Recorded data:
§ §
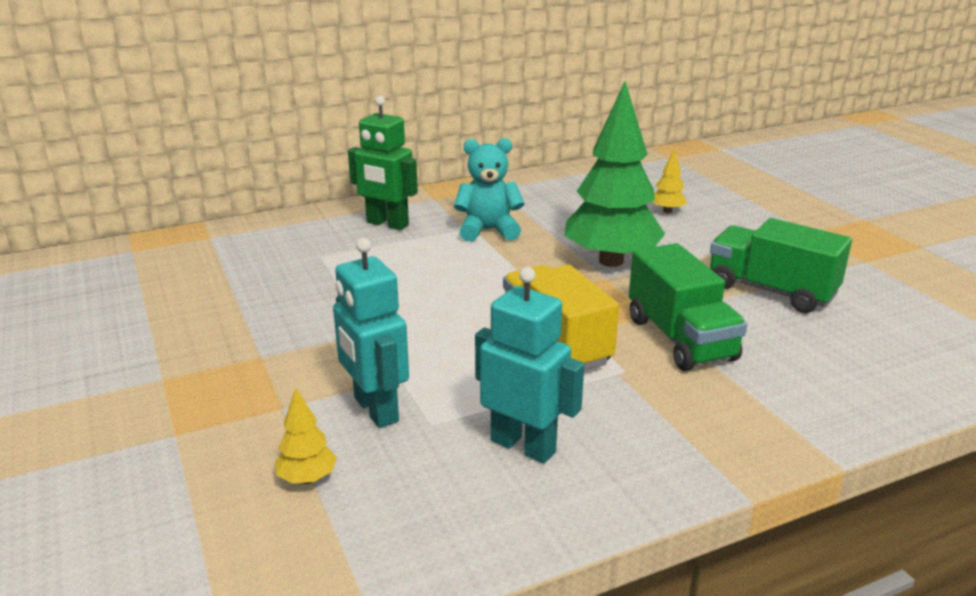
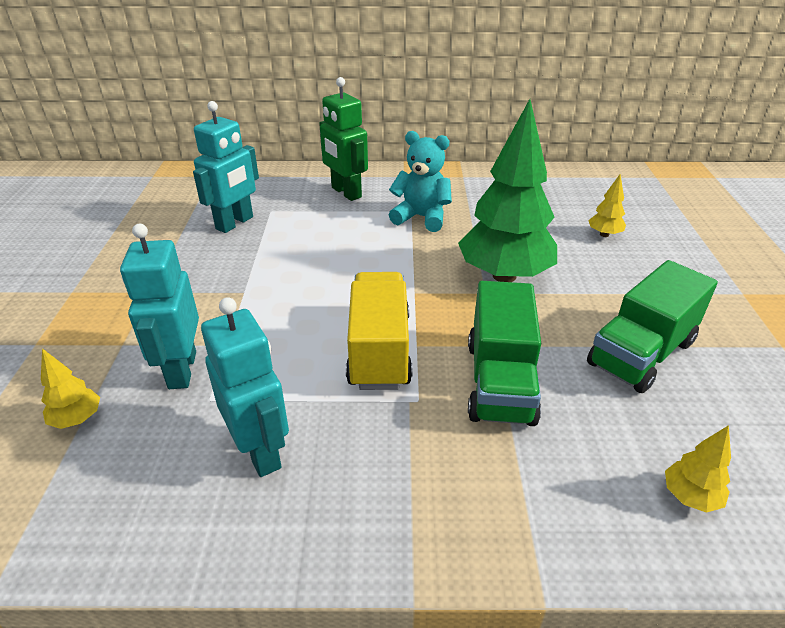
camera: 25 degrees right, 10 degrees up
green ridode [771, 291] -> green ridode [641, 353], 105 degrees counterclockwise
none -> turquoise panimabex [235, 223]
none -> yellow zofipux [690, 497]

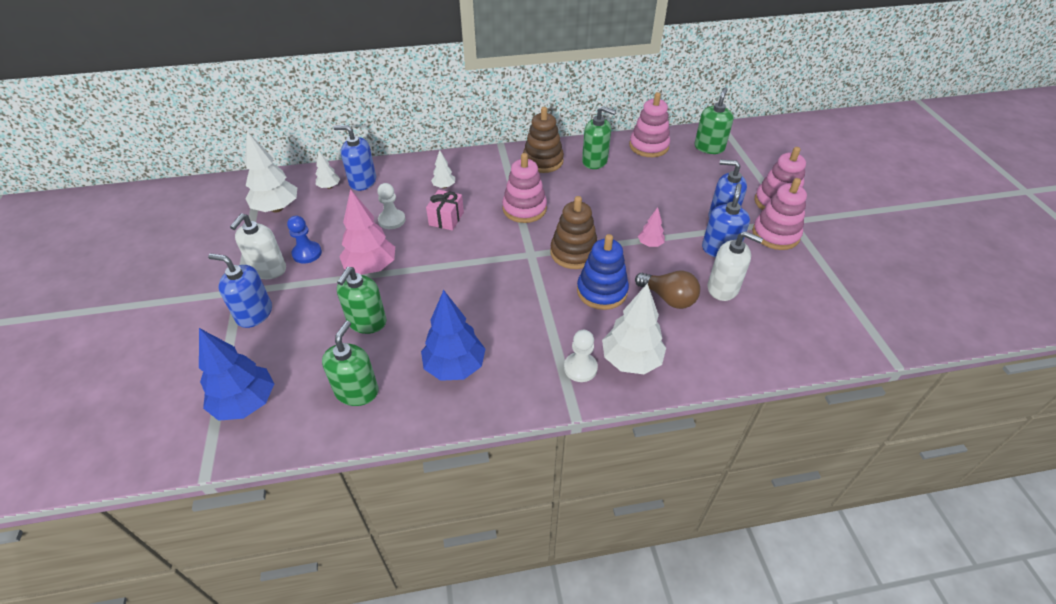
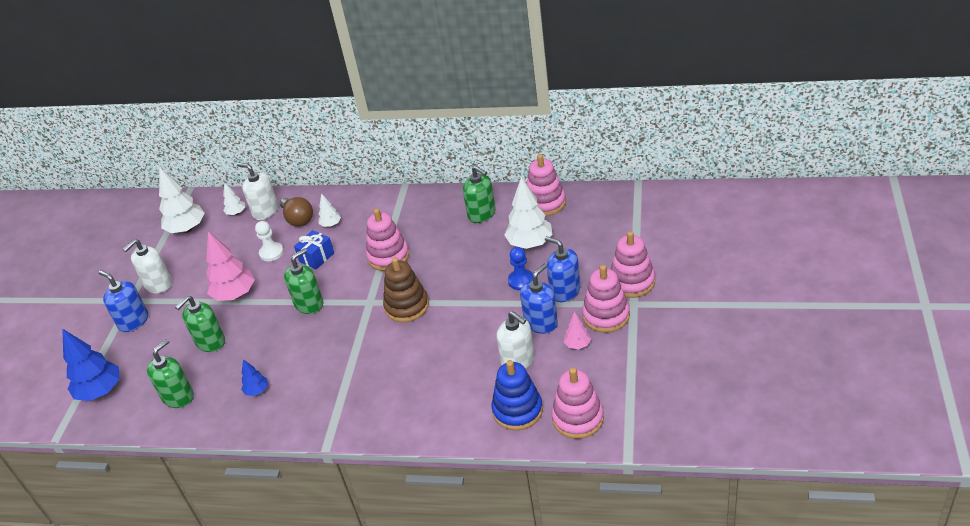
camera: 25 degrees right, 5 degrees down
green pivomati [709, 147] -> green pivomati [309, 304], relocated
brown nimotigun [543, 161] -> none
blue pivomati [362, 181] -> white pivomati [265, 211]
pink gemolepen [446, 219] -> blue gemolepen [317, 257]
pink zofipux [650, 244] -> pink zofipux [577, 345], relocated
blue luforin [307, 253] -> blue luforin [521, 281], relocated
blue nimotigun [602, 291] -> blue nimotigun [517, 410], relocated
brown tevipozi [668, 298] -> brown tevipozi [298, 219], relocated
white zofipux [631, 360] -> white zofipux [530, 243], relocated
blue zofipux [455, 367] -> blue zofipux [257, 391], x0.51
white luforin [580, 368] -> none
none -> pink nimotigun [578, 418]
§ §
Skipping any pictures, copy the line that holds "green ridode [771, 291]" and each line after it through the last line of the records, unchanged, and no other lines.

## Solution to this exercise
green ridode [771, 291] -> green ridode [641, 353], 105 degrees counterclockwise
none -> turquoise panimabex [235, 223]
none -> yellow zofipux [690, 497]

camera: 25 degrees right, 5 degrees down
green pivomati [709, 147] -> green pivomati [309, 304], relocated
brown nimotigun [543, 161] -> none
blue pivomati [362, 181] -> white pivomati [265, 211]
pink gemolepen [446, 219] -> blue gemolepen [317, 257]
pink zofipux [650, 244] -> pink zofipux [577, 345], relocated
blue luforin [307, 253] -> blue luforin [521, 281], relocated
blue nimotigun [602, 291] -> blue nimotigun [517, 410], relocated
brown tevipozi [668, 298] -> brown tevipozi [298, 219], relocated
white zofipux [631, 360] -> white zofipux [530, 243], relocated
blue zofipux [455, 367] -> blue zofipux [257, 391], x0.51
white luforin [580, 368] -> none
none -> pink nimotigun [578, 418]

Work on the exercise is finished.